■ How to complete this task
Every line from the line containing "window: (53, 190) -> (475, 300), moved" through the final line of the data is to be printed exactly; no other line is to appear.

┄┄┄┄┄┄

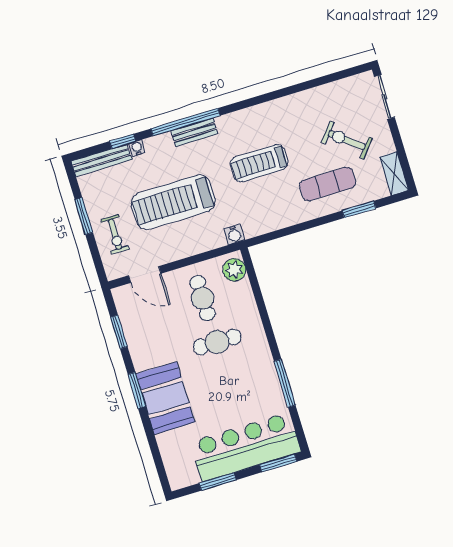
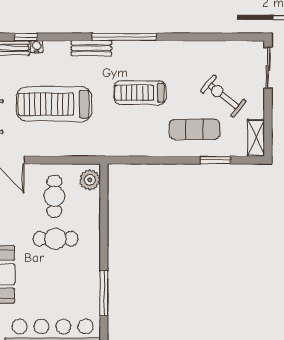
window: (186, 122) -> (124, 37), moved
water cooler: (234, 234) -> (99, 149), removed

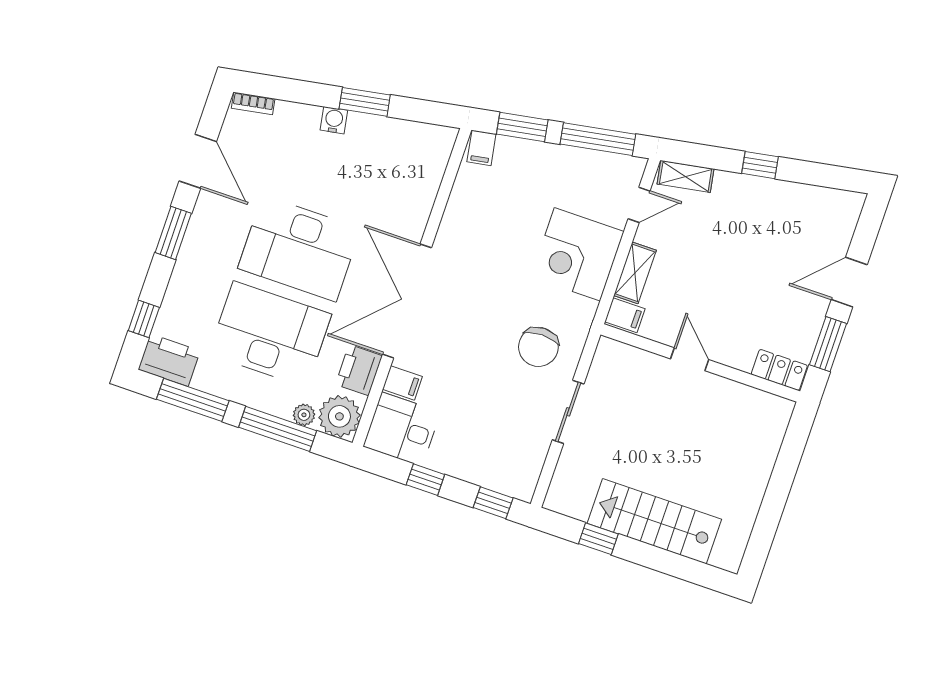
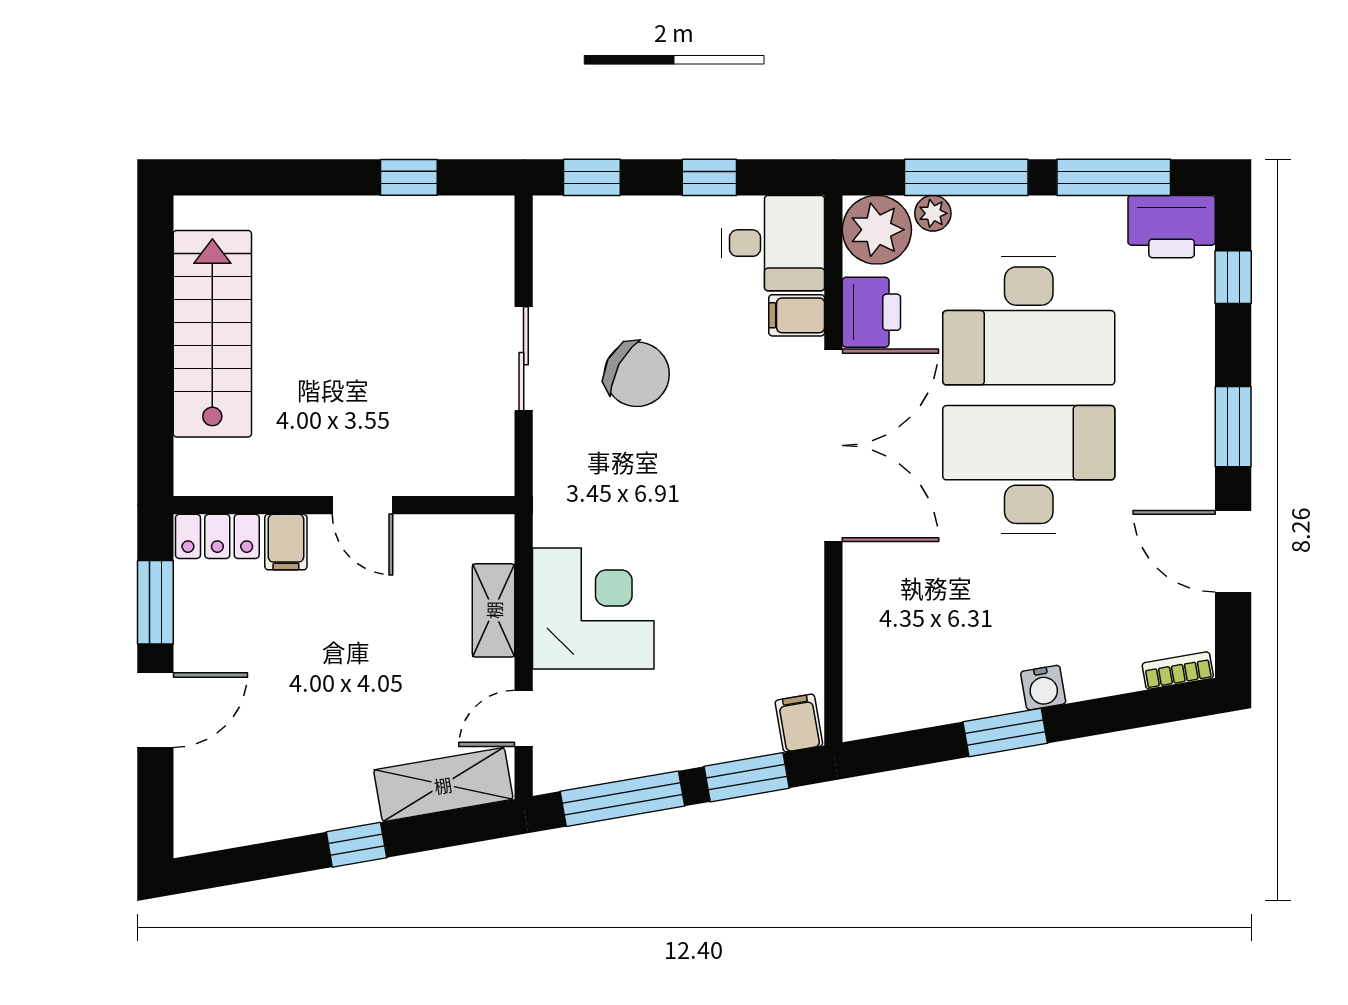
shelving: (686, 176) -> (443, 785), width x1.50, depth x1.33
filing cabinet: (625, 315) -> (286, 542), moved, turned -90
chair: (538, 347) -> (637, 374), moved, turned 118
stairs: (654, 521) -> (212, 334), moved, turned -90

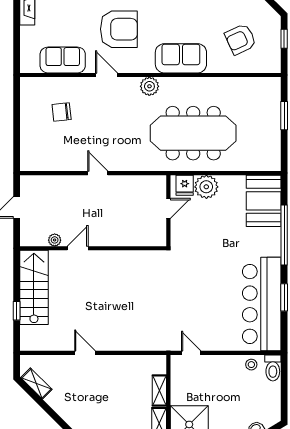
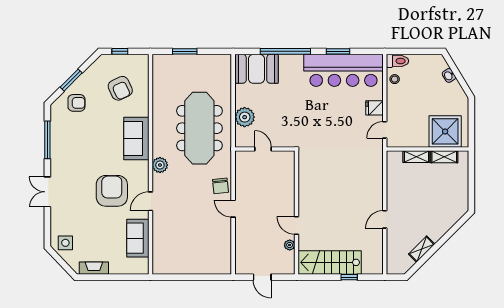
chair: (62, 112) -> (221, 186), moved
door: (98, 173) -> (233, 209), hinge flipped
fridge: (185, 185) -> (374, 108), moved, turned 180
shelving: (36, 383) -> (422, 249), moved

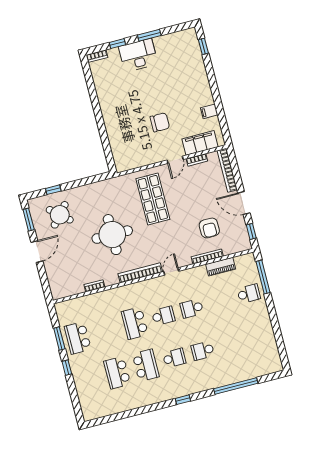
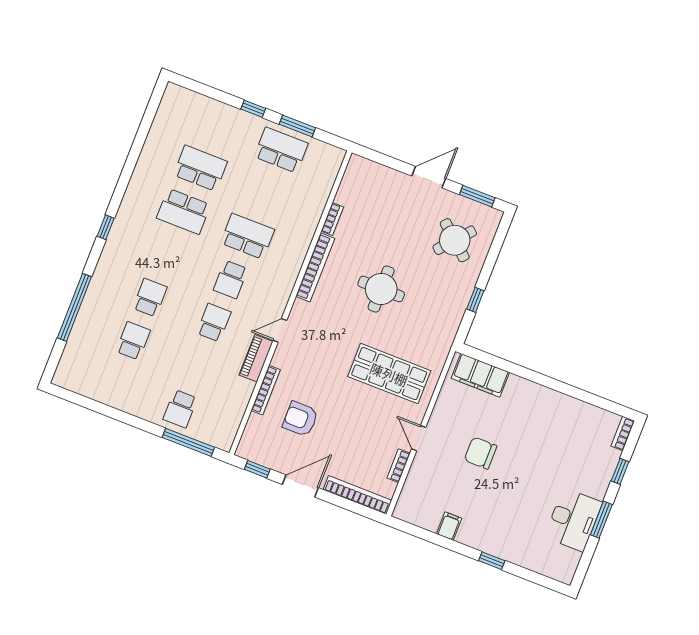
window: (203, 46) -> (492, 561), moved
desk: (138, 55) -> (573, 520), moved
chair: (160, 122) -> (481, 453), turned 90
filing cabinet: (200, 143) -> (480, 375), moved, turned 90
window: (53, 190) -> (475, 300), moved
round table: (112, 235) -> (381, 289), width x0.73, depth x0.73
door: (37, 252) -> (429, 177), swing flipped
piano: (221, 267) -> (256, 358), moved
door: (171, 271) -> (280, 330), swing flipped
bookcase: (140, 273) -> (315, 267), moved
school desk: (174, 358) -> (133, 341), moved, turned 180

┄┄┄┄┄┄

■ Completed task
window: (53, 190) -> (475, 300), moved
round table: (112, 235) -> (381, 289), width x0.73, depth x0.73
door: (37, 252) -> (429, 177), swing flipped
piano: (221, 267) -> (256, 358), moved
door: (171, 271) -> (280, 330), swing flipped
bookcase: (140, 273) -> (315, 267), moved
school desk: (174, 358) -> (133, 341), moved, turned 180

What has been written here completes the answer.